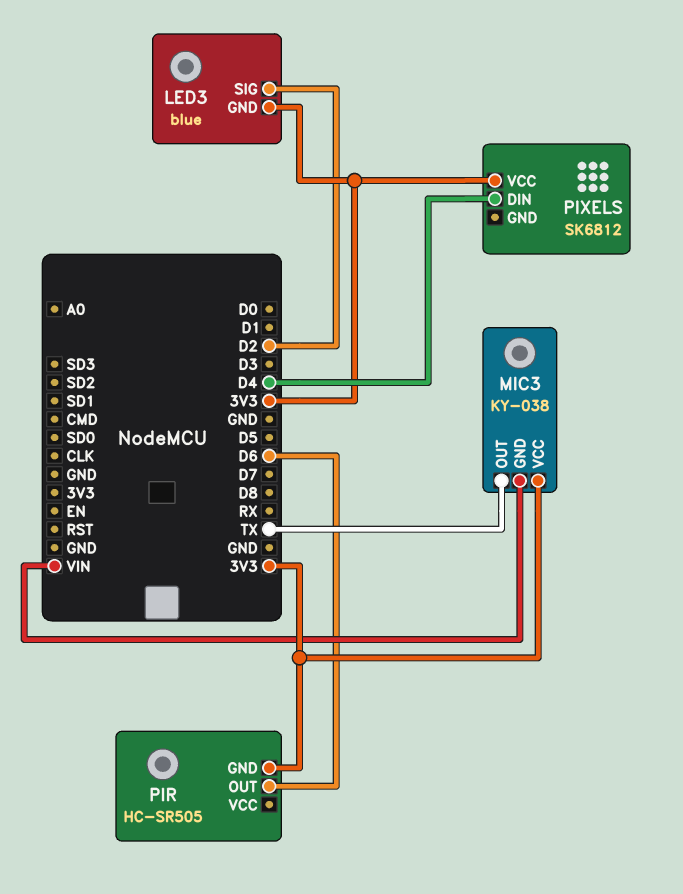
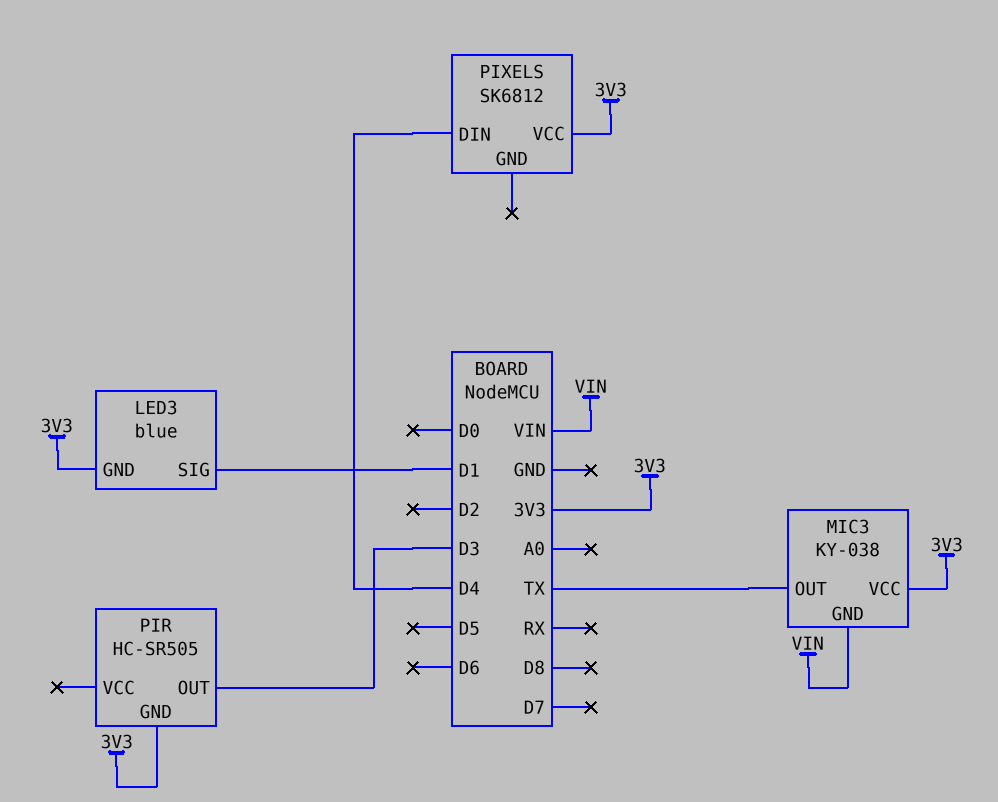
LED3 pin SIG: D2 -> D1
PIR pin OUT: D6 -> D3

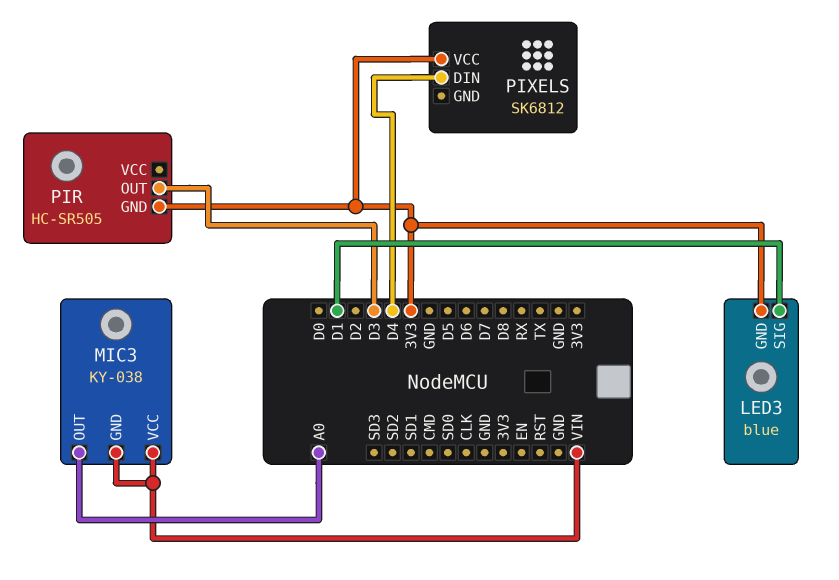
MIC3 pin OUT: TX -> A0
MIC3 pin VCC: 3V3 -> VIN

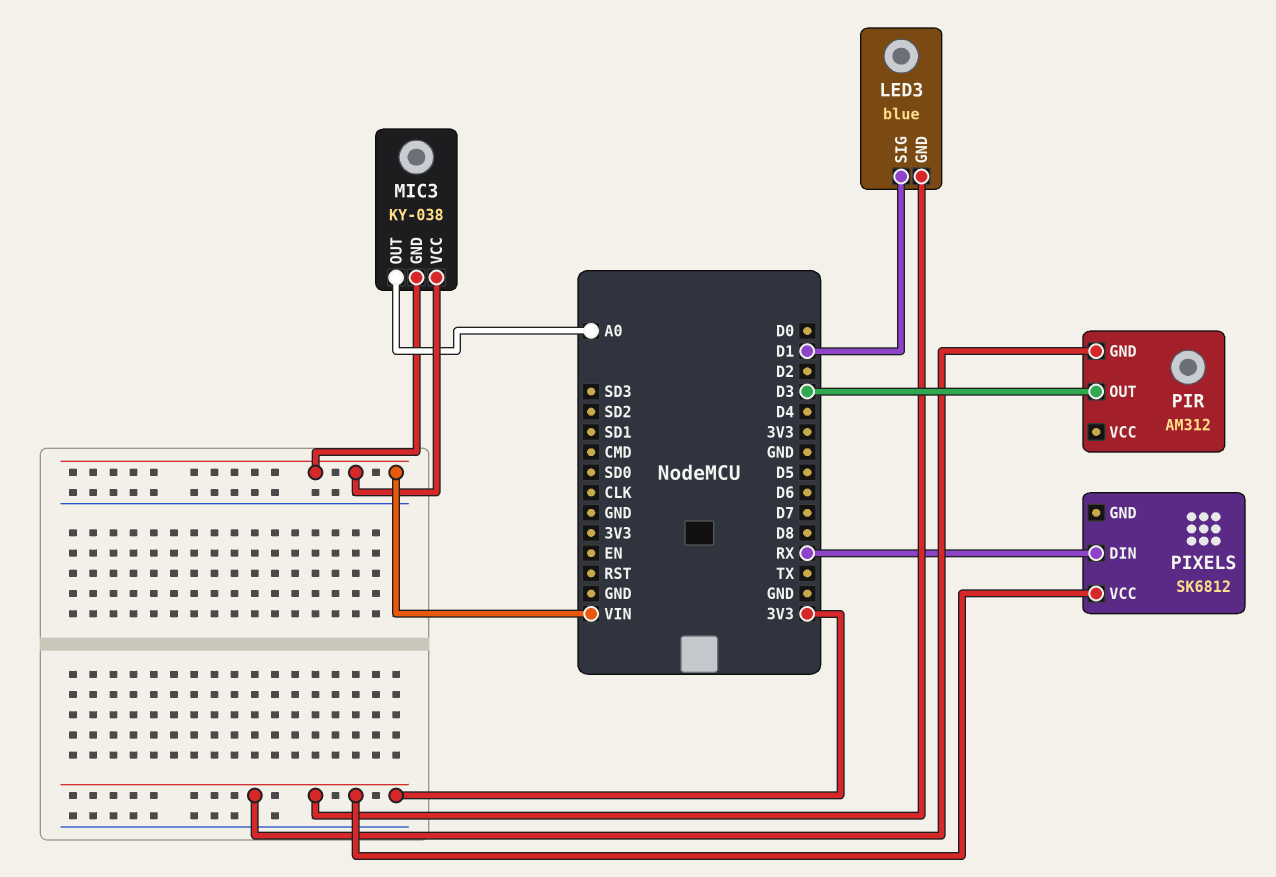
PIR: HC-SR505 -> AM312
PIXELS pin DIN: D4 -> RX

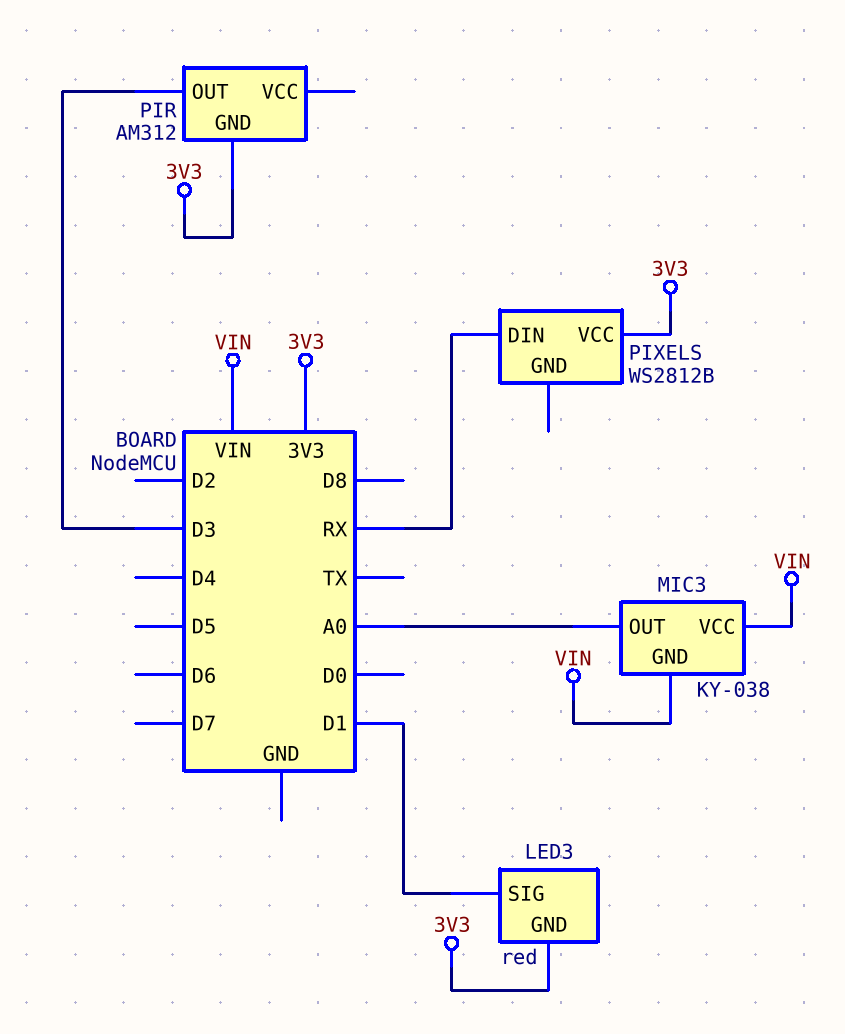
LED3: blue -> red
PIXELS: SK6812 -> WS2812B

-- What is needed --
Only the lines of the data holding the string "PIXELS" are wanted; copy each of them.

-- Problem solution --
PIXELS pin DIN: D4 -> RX
PIXELS: SK6812 -> WS2812B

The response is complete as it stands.